Your answer must consist of exactly the lines below, starting with the line with "SD pin CS: 8 -> 3" and going on through the line with "AUDIO2: JQ6500 -> DFPlayer", and nothing else.
[Opening Material for this exercise section]
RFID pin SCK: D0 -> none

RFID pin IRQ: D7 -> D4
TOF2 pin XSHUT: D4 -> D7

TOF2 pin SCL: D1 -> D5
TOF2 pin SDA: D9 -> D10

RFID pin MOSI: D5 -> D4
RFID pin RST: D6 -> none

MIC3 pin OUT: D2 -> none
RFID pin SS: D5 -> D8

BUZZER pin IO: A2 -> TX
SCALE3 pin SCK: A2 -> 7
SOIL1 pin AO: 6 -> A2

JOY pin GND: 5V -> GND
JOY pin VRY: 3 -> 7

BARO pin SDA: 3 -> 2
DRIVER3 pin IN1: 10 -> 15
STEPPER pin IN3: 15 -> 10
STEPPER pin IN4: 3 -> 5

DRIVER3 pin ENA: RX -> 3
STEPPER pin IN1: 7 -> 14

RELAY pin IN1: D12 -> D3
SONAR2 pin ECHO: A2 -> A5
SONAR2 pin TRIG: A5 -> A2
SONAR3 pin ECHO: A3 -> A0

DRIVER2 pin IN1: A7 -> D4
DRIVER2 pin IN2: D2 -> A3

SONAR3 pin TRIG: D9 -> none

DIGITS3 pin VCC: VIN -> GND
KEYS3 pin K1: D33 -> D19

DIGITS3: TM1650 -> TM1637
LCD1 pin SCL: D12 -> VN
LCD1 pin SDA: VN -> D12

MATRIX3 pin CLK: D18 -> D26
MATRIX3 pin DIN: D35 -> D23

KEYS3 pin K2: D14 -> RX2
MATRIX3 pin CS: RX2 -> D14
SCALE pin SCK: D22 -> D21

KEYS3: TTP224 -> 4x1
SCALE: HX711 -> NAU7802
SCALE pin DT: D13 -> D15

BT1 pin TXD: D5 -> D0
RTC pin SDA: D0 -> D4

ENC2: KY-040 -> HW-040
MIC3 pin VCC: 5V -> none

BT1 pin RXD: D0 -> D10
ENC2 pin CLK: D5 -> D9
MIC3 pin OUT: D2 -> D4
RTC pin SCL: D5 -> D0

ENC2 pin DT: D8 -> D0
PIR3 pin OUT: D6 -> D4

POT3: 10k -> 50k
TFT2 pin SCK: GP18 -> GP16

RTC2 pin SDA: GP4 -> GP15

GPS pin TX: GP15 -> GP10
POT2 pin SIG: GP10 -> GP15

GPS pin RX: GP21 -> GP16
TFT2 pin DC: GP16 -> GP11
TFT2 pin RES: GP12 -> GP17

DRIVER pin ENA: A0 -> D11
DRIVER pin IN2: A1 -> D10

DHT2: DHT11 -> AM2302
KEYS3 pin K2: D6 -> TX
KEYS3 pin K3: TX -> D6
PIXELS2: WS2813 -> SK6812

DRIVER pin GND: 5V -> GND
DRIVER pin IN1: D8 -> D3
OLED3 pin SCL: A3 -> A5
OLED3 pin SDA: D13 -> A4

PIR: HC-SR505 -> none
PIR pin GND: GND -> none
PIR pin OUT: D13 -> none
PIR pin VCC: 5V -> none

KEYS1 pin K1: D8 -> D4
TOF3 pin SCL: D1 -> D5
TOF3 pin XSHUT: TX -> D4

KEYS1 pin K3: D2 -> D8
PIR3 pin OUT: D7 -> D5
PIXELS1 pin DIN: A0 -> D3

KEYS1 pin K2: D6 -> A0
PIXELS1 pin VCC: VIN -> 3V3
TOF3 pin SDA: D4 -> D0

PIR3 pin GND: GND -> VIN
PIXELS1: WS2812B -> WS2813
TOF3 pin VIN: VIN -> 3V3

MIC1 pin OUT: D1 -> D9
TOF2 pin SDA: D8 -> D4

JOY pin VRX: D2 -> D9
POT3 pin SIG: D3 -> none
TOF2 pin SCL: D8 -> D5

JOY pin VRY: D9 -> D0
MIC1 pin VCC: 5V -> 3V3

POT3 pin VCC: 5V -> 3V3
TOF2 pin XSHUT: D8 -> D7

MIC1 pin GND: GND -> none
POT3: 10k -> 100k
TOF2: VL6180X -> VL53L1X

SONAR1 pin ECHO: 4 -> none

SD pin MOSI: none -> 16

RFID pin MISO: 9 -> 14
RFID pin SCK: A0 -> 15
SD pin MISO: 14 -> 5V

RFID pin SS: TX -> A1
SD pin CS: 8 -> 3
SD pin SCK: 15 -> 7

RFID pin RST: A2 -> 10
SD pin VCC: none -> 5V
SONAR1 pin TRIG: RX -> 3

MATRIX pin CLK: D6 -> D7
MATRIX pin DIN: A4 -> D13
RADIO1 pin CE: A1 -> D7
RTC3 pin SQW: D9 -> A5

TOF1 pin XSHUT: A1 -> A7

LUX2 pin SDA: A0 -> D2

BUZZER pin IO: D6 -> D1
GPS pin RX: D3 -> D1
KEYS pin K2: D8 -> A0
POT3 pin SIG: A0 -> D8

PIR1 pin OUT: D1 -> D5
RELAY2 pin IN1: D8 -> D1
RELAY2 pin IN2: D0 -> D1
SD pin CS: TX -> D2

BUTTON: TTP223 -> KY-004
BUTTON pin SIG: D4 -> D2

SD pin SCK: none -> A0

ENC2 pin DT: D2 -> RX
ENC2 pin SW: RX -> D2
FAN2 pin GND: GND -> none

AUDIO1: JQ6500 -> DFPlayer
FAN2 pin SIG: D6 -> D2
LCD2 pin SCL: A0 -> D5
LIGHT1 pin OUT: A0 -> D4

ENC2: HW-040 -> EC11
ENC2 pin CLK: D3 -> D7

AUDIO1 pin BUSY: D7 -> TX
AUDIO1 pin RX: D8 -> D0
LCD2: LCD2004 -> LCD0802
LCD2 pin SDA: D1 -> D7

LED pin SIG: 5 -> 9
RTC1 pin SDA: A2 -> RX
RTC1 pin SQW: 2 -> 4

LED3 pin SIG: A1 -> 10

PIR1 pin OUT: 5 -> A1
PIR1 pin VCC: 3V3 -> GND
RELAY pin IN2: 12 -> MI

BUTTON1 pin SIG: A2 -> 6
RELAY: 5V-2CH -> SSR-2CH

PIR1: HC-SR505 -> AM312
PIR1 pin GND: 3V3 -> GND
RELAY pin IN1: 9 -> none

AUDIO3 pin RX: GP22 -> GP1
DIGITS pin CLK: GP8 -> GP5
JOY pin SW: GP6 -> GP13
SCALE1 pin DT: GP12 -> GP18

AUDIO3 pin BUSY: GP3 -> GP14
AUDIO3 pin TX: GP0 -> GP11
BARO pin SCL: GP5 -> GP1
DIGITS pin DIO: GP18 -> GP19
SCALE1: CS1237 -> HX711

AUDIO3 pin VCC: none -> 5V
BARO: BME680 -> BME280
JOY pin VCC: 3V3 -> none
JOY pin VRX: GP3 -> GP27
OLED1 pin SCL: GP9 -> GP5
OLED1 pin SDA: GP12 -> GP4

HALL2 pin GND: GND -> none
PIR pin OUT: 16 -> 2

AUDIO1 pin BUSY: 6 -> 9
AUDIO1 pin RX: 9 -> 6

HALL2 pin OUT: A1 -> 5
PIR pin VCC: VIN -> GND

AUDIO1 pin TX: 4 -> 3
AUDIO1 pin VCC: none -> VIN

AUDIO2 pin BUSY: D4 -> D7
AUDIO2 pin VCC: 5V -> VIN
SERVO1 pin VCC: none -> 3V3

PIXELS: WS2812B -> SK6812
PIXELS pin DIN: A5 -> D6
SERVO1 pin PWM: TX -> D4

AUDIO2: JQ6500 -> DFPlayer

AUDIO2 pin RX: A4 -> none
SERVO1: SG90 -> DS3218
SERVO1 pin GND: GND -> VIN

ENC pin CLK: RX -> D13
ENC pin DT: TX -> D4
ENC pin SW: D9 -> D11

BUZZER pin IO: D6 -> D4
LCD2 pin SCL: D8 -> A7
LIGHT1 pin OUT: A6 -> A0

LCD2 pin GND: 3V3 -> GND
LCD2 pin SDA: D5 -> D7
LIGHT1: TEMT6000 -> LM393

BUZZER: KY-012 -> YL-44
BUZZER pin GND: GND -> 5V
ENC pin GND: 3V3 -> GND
[Closing Material for this exercise section]
Task result =
SD pin CS: 8 -> 3
SD pin SCK: 15 -> 7

RFID pin RST: A2 -> 10
SD pin VCC: none -> 5V
SONAR1 pin TRIG: RX -> 3

MATRIX pin CLK: D6 -> D7
MATRIX pin DIN: A4 -> D13
RADIO1 pin CE: A1 -> D7
RTC3 pin SQW: D9 -> A5

TOF1 pin XSHUT: A1 -> A7

LUX2 pin SDA: A0 -> D2

BUZZER pin IO: D6 -> D1
GPS pin RX: D3 -> D1
KEYS pin K2: D8 -> A0
POT3 pin SIG: A0 -> D8

PIR1 pin OUT: D1 -> D5
RELAY2 pin IN1: D8 -> D1
RELAY2 pin IN2: D0 -> D1
SD pin CS: TX -> D2

BUTTON: TTP223 -> KY-004
BUTTON pin SIG: D4 -> D2

SD pin SCK: none -> A0

ENC2 pin DT: D2 -> RX
ENC2 pin SW: RX -> D2
FAN2 pin GND: GND -> none

AUDIO1: JQ6500 -> DFPlayer
FAN2 pin SIG: D6 -> D2
LCD2 pin SCL: A0 -> D5
LIGHT1 pin OUT: A0 -> D4

ENC2: HW-040 -> EC11
ENC2 pin CLK: D3 -> D7

AUDIO1 pin BUSY: D7 -> TX
AUDIO1 pin RX: D8 -> D0
LCD2: LCD2004 -> LCD0802
LCD2 pin SDA: D1 -> D7

LED pin SIG: 5 -> 9
RTC1 pin SDA: A2 -> RX
RTC1 pin SQW: 2 -> 4

LED3 pin SIG: A1 -> 10

PIR1 pin OUT: 5 -> A1
PIR1 pin VCC: 3V3 -> GND
RELAY pin IN2: 12 -> MI

BUTTON1 pin SIG: A2 -> 6
RELAY: 5V-2CH -> SSR-2CH

PIR1: HC-SR505 -> AM312
PIR1 pin GND: 3V3 -> GND
RELAY pin IN1: 9 -> none

AUDIO3 pin RX: GP22 -> GP1
DIGITS pin CLK: GP8 -> GP5
JOY pin SW: GP6 -> GP13
SCALE1 pin DT: GP12 -> GP18

AUDIO3 pin BUSY: GP3 -> GP14
AUDIO3 pin TX: GP0 -> GP11
BARO pin SCL: GP5 -> GP1
DIGITS pin DIO: GP18 -> GP19
SCALE1: CS1237 -> HX711

AUDIO3 pin VCC: none -> 5V
BARO: BME680 -> BME280
JOY pin VCC: 3V3 -> none
JOY pin VRX: GP3 -> GP27
OLED1 pin SCL: GP9 -> GP5
OLED1 pin SDA: GP12 -> GP4

HALL2 pin GND: GND -> none
PIR pin OUT: 16 -> 2

AUDIO1 pin BUSY: 6 -> 9
AUDIO1 pin RX: 9 -> 6

HALL2 pin OUT: A1 -> 5
PIR pin VCC: VIN -> GND

AUDIO1 pin TX: 4 -> 3
AUDIO1 pin VCC: none -> VIN

AUDIO2 pin BUSY: D4 -> D7
AUDIO2 pin VCC: 5V -> VIN
SERVO1 pin VCC: none -> 3V3

PIXELS: WS2812B -> SK6812
PIXELS pin DIN: A5 -> D6
SERVO1 pin PWM: TX -> D4

AUDIO2: JQ6500 -> DFPlayer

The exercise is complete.